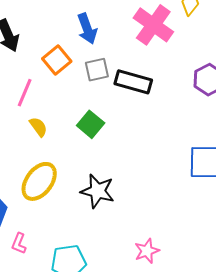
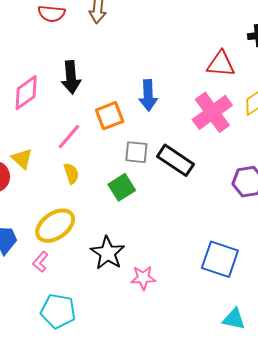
gray square: (97, 70) -> (136, 152), moved
pink L-shape: (19, 243) -> (40, 262), moved
pink star: (147, 251) -> (143, 278), moved

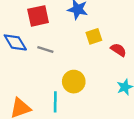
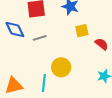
gray line: (45, 50) -> (40, 38), turned -40

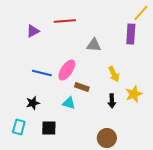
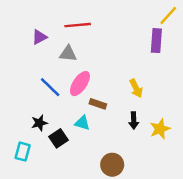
gray triangle: (94, 45) -> (68, 54), moved
blue line: (42, 73) -> (50, 87), turned 30
yellow star: (134, 94) -> (160, 129), moved
black square: (49, 128) -> (58, 138), moved, turned -35
brown circle: (107, 138) -> (112, 165), moved

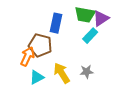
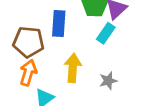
brown pentagon: (40, 45) -> (28, 42), moved
yellow arrow: (62, 73) -> (73, 68), moved, turned 45

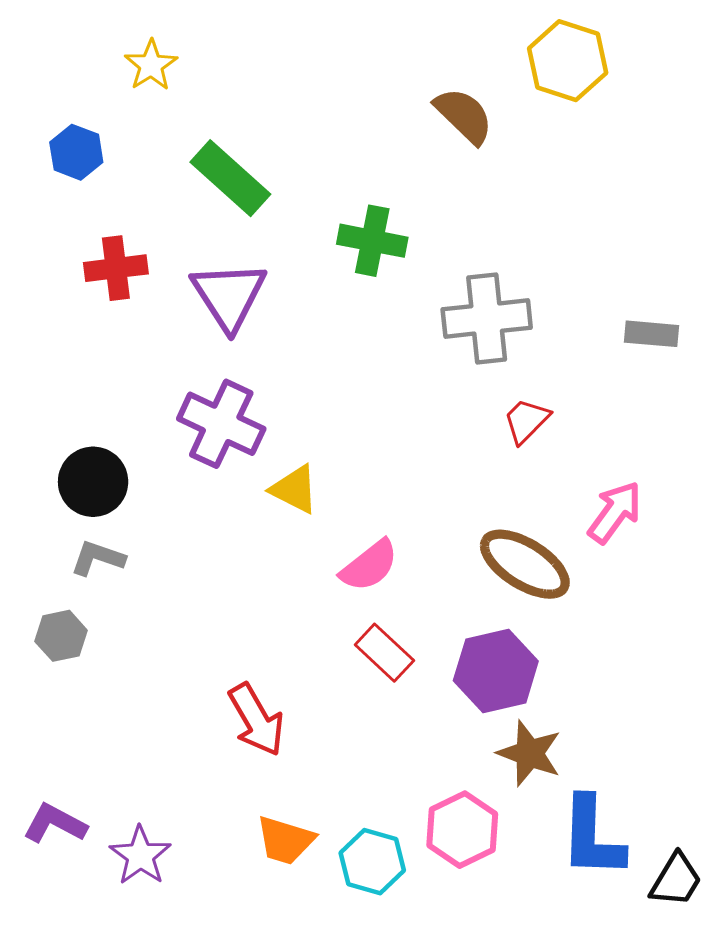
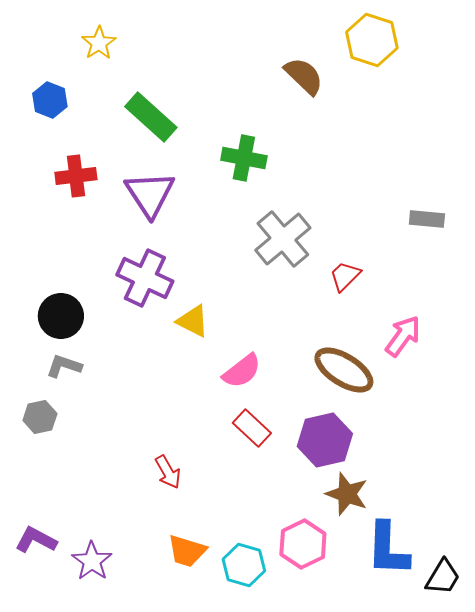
gray cross: (487, 319) -> (283, 239), moved, turned -34
red arrow: (256, 720) -> (168, 472), size x0.7

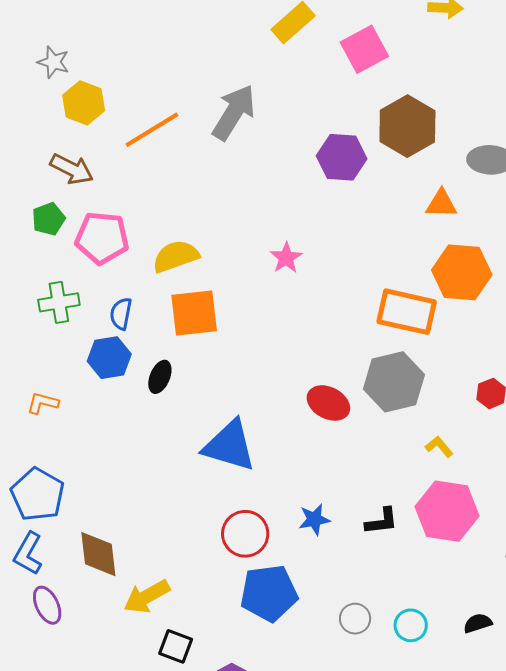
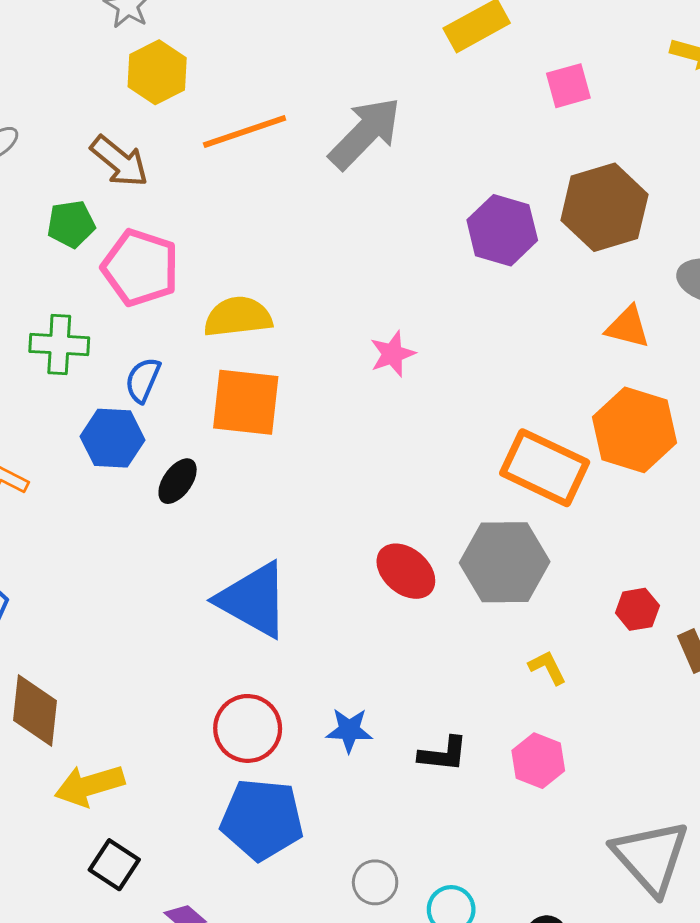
pink square: (364, 49) -> (568, 86), size x0.7
pink hexagon: (447, 511) -> (538, 761), size x0.6

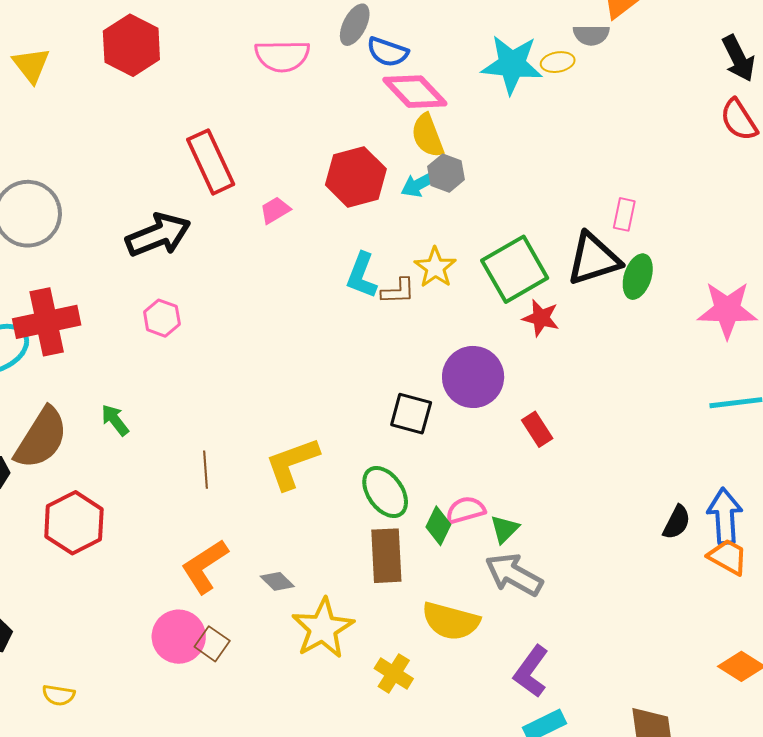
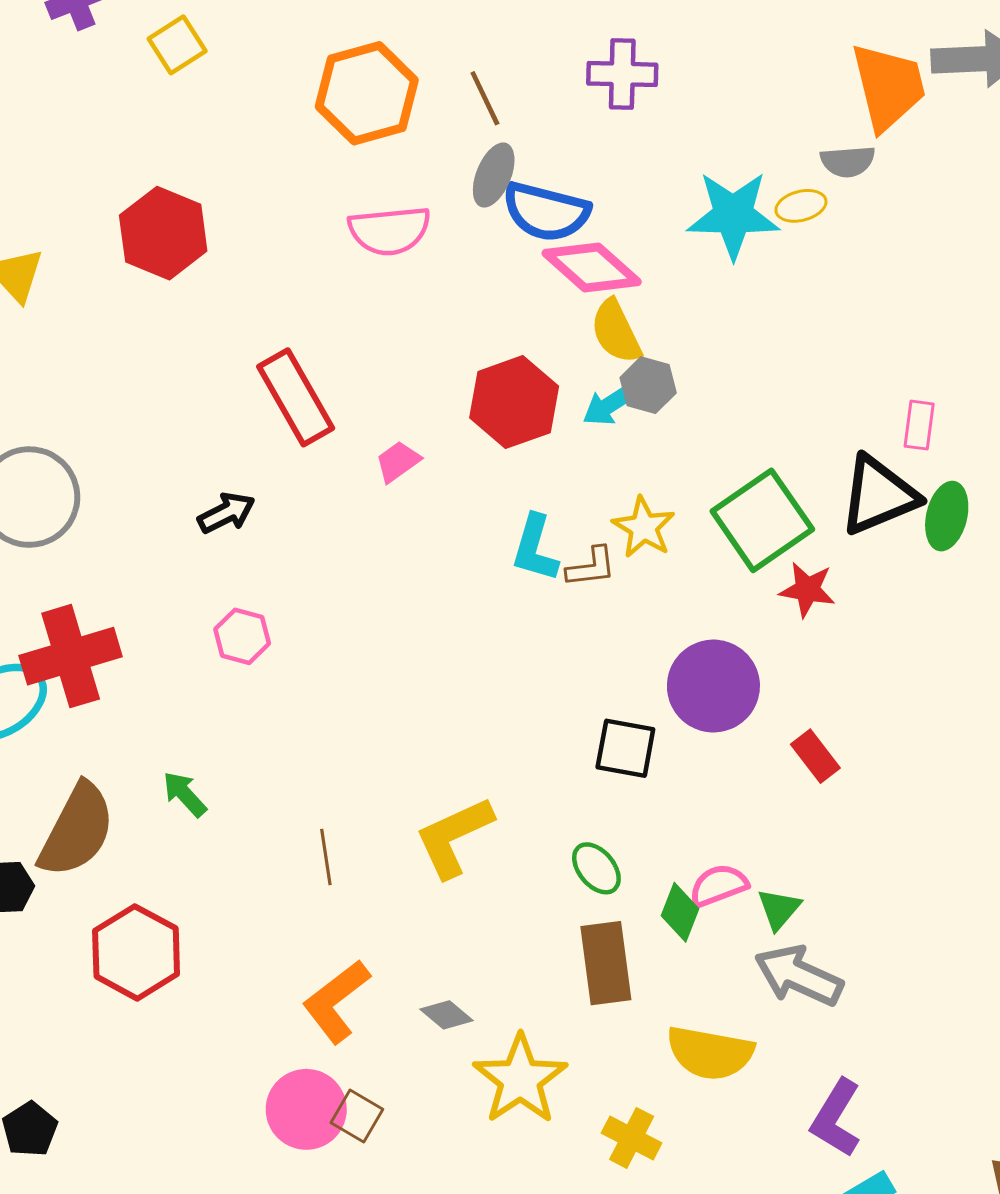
blue semicircle: (388, 52) -> (546, 212), size x1.4
black arrow: (158, 235) -> (226, 513), size x0.6
green ellipse: (385, 492) -> (596, 868), size x0.7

━━━━━━━━━━━━━━━━

Only lines with the word "gray" are wanted, so copy each one from the records.

### EXERCISE SOLUTION
gray square: (97, 70) -> (136, 152), moved
gray line: (45, 50) -> (40, 38), turned -40
gray triangle: (94, 45) -> (68, 54), moved
gray cross: (487, 319) -> (283, 239), moved, turned -34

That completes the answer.